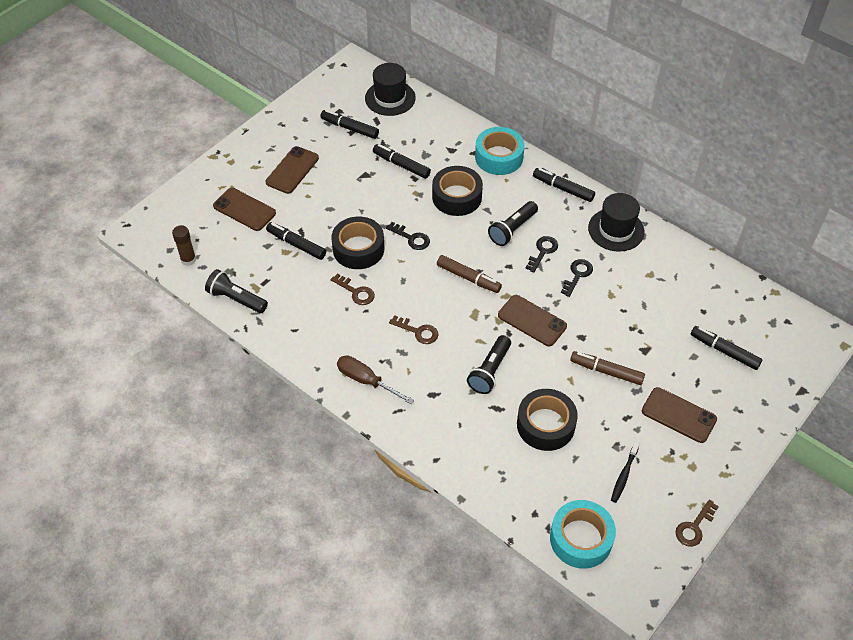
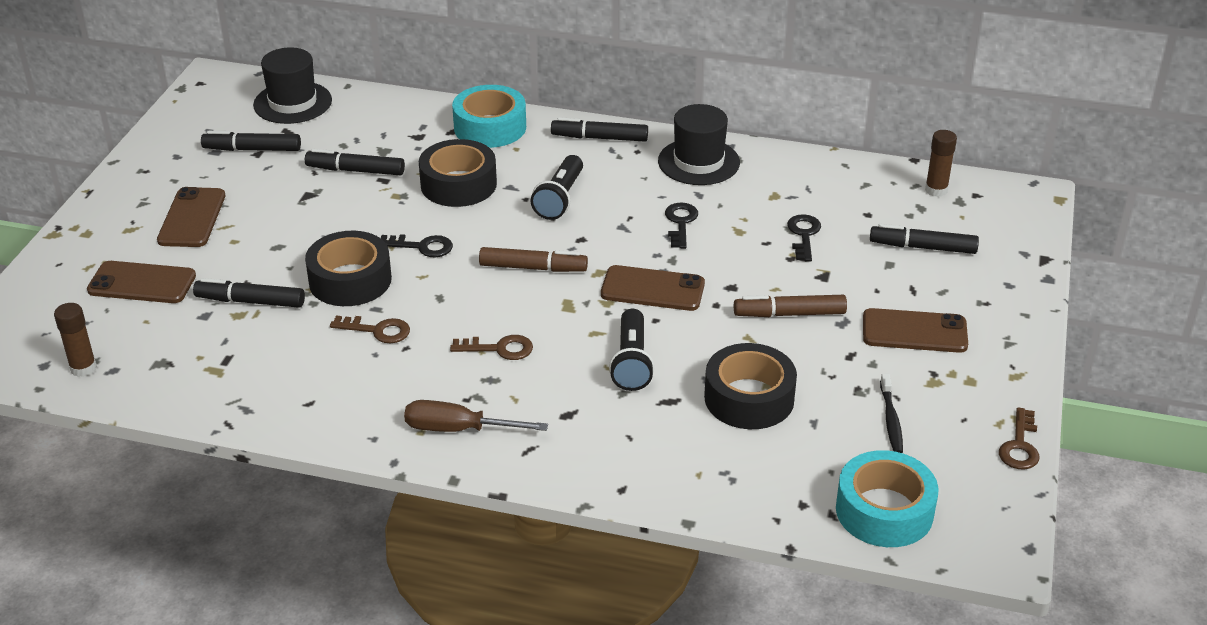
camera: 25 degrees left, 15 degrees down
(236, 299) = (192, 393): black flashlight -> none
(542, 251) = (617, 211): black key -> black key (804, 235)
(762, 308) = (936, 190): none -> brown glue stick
--
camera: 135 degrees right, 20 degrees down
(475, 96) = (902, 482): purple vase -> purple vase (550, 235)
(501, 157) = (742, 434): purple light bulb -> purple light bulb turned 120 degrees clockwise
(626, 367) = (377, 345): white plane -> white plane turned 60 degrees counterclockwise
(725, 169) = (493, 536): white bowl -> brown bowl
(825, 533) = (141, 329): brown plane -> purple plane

§ **Goal of the exercise**:
Copy every line of the material above in which the string "white" can be found.

§ **Answer to this problem**:
(626, 367) = (377, 345): white plane -> white plane turned 60 degrees counterclockwise
(725, 169) = (493, 536): white bowl -> brown bowl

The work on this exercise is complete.